[Spatial reasoning data]
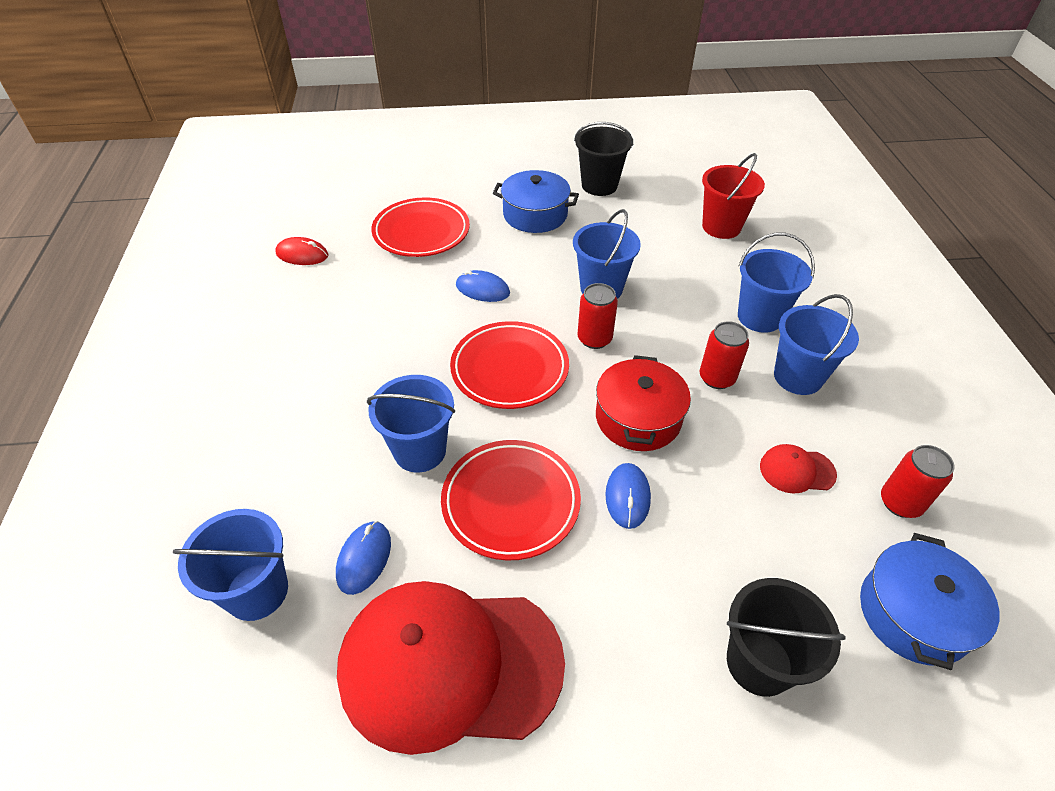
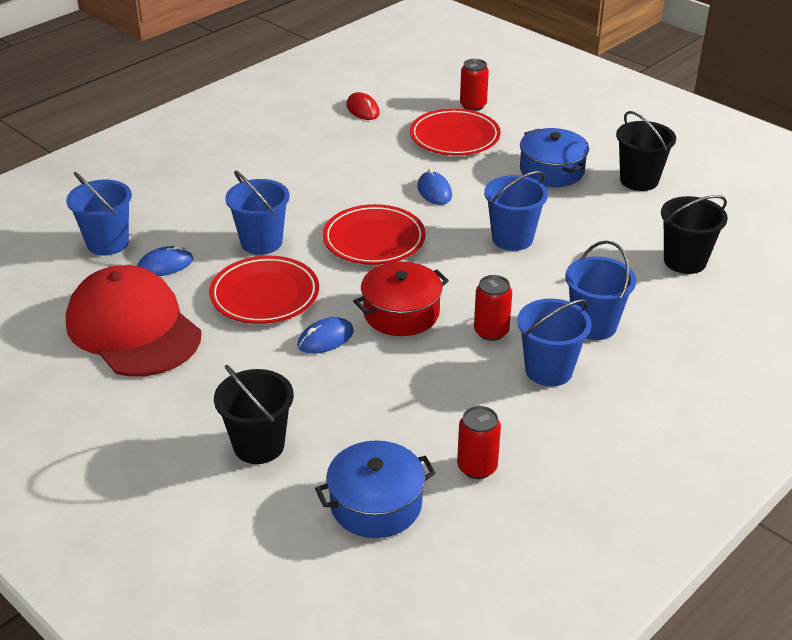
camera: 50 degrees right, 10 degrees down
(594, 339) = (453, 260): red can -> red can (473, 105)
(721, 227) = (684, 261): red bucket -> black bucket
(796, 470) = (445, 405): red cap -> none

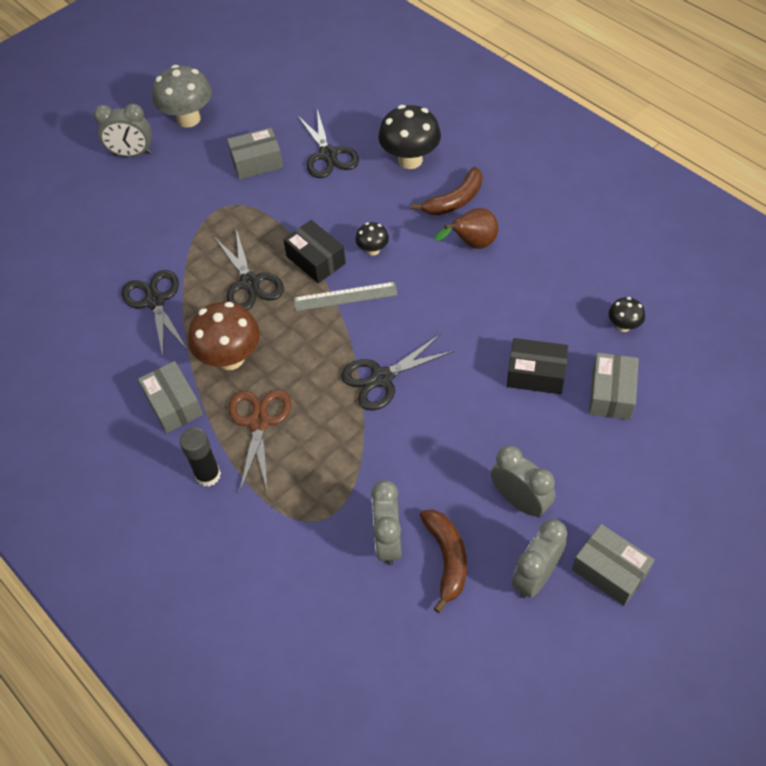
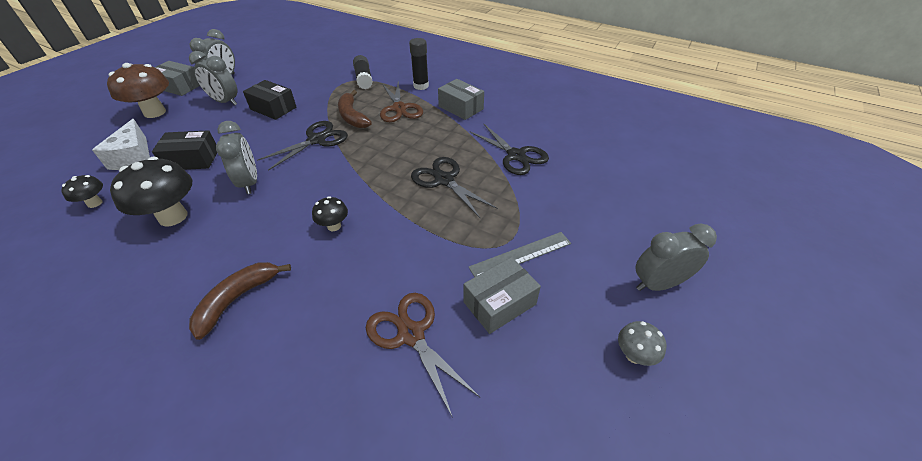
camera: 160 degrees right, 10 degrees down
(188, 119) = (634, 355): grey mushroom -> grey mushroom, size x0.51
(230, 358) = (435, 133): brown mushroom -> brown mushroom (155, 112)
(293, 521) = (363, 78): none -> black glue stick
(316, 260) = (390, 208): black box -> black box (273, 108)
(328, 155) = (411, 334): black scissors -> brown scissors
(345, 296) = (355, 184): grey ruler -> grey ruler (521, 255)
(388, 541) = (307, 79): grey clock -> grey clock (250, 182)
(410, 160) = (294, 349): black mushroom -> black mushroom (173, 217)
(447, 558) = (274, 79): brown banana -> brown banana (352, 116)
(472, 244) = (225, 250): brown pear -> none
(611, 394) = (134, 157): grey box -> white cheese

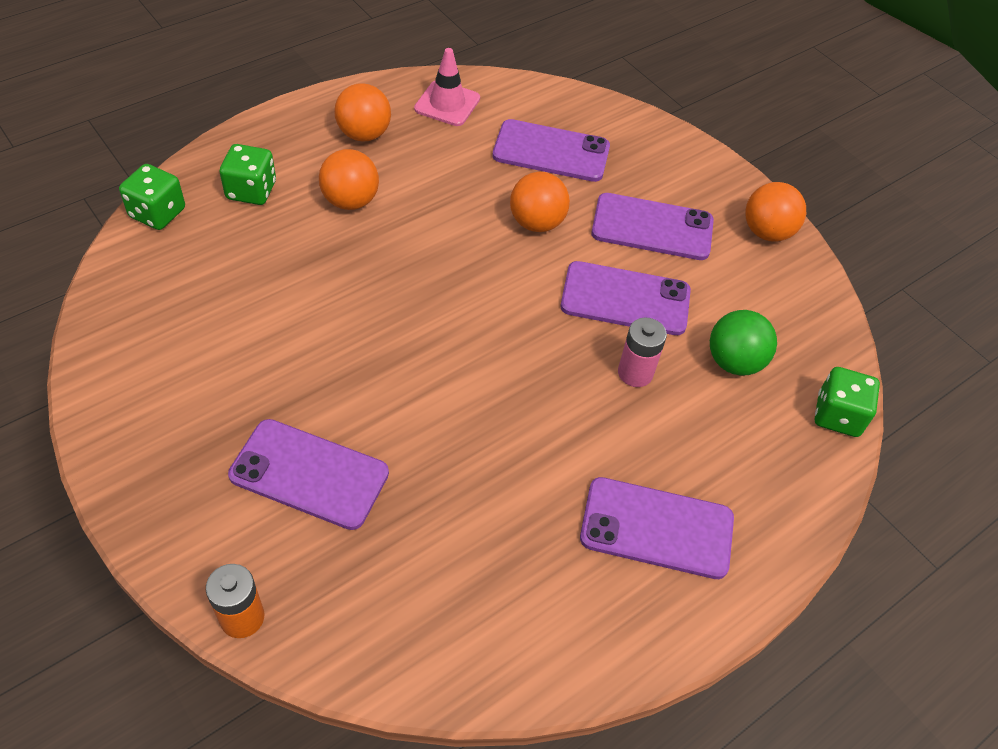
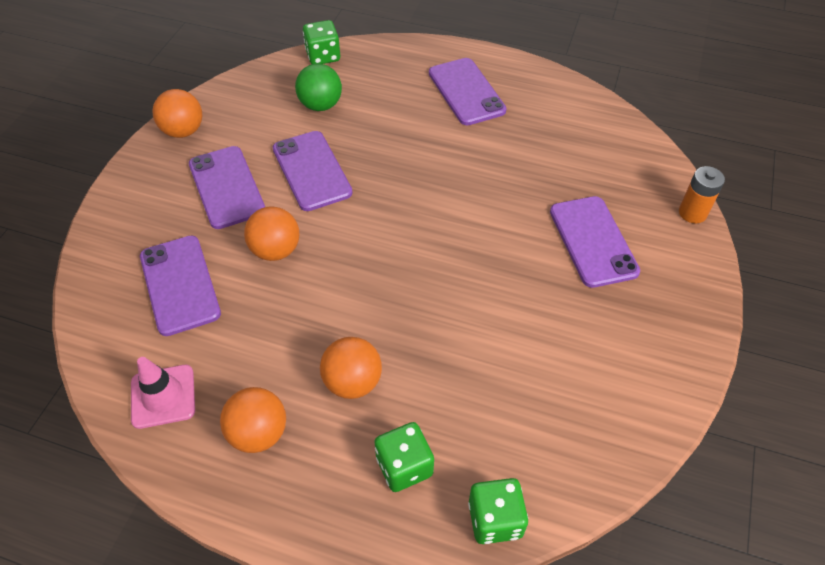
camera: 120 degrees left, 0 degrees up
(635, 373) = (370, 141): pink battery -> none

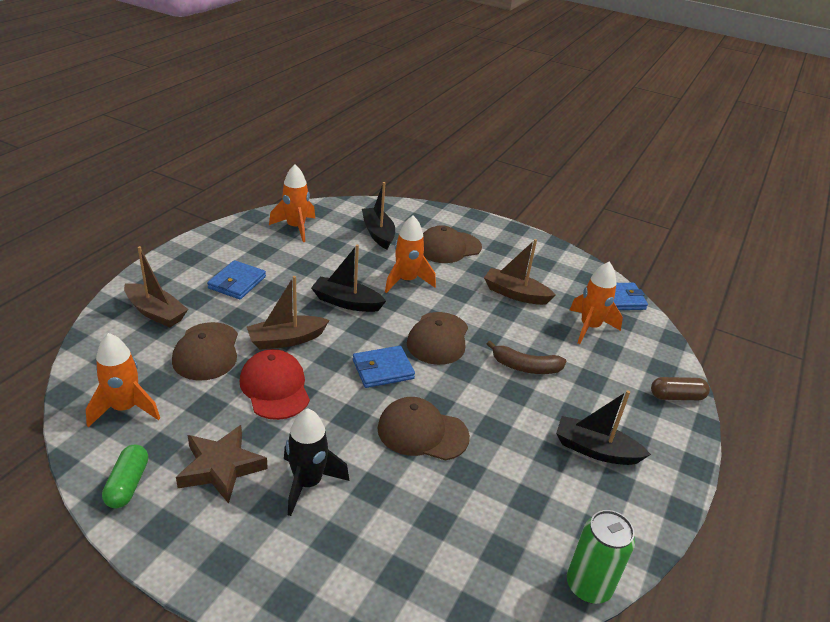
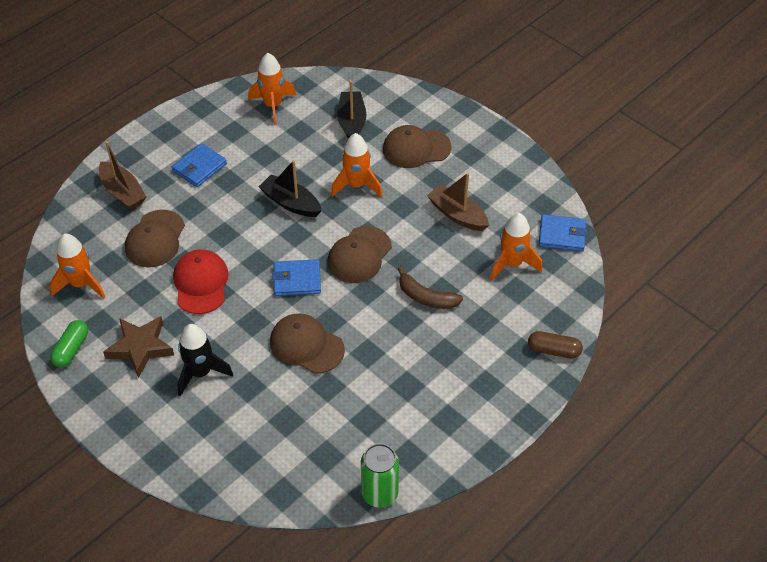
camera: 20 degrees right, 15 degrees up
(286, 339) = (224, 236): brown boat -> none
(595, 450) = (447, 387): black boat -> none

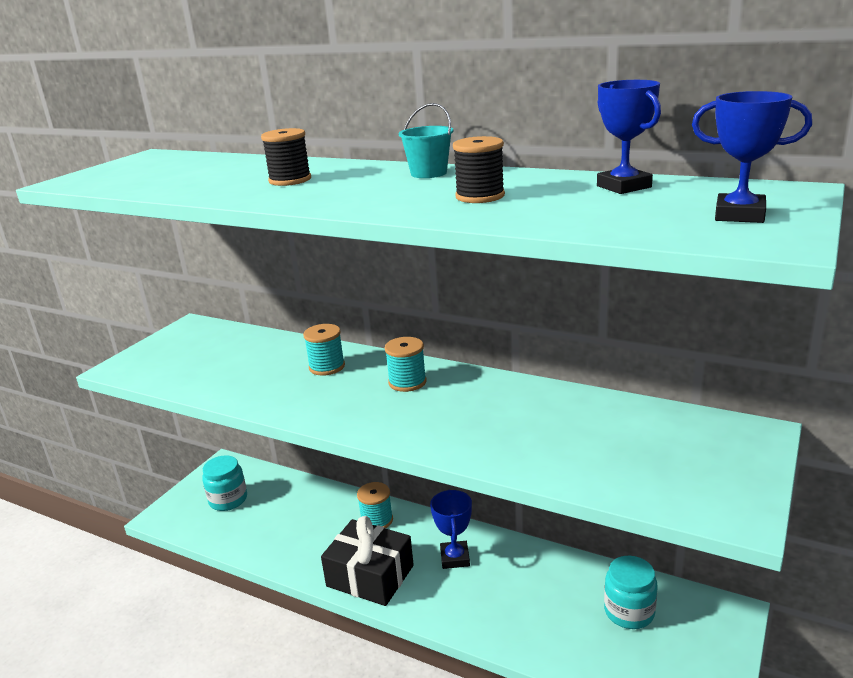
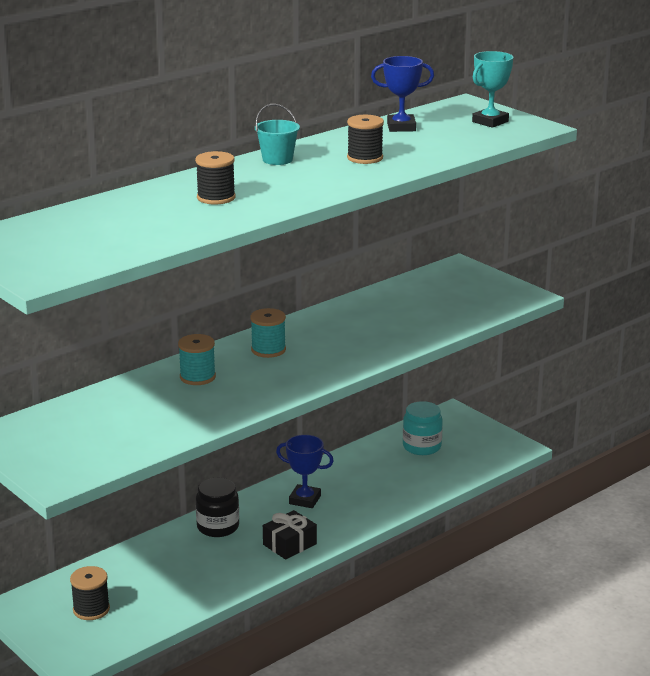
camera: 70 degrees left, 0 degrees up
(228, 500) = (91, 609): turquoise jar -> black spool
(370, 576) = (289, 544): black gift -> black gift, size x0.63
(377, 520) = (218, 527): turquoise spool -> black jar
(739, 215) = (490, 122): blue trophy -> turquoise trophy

- Work item -
Your response must restate every record above exactly, with each picture omitted.

- Your response -
camera: 50 degrees right, 10 degrees down
(594, 339) = (453, 260): red can -> red can (473, 105)
(721, 227) = (684, 261): red bucket -> black bucket
(796, 470) = (445, 405): red cap -> none

camera: 160 degrees right, 10 degrees down
(188, 119) = (634, 355): grey mushroom -> grey mushroom, size x0.51
(230, 358) = (435, 133): brown mushroom -> brown mushroom (155, 112)
(293, 521) = (363, 78): none -> black glue stick
(316, 260) = (390, 208): black box -> black box (273, 108)
(328, 155) = (411, 334): black scissors -> brown scissors
(345, 296) = (355, 184): grey ruler -> grey ruler (521, 255)
(388, 541) = (307, 79): grey clock -> grey clock (250, 182)
(410, 160) = (294, 349): black mushroom -> black mushroom (173, 217)
(447, 558) = (274, 79): brown banana -> brown banana (352, 116)
(472, 244) = (225, 250): brown pear -> none
(611, 394) = (134, 157): grey box -> white cheese

camera: 120 degrees left, 0 degrees up
(635, 373) = (370, 141): pink battery -> none

camera: 20 degrees right, 15 degrees up
(286, 339) = (224, 236): brown boat -> none
(595, 450) = (447, 387): black boat -> none

camera: 70 degrees left, 0 degrees up
(228, 500) = (91, 609): turquoise jar -> black spool
(370, 576) = (289, 544): black gift -> black gift, size x0.63
(377, 520) = (218, 527): turquoise spool -> black jar
(739, 215) = (490, 122): blue trophy -> turquoise trophy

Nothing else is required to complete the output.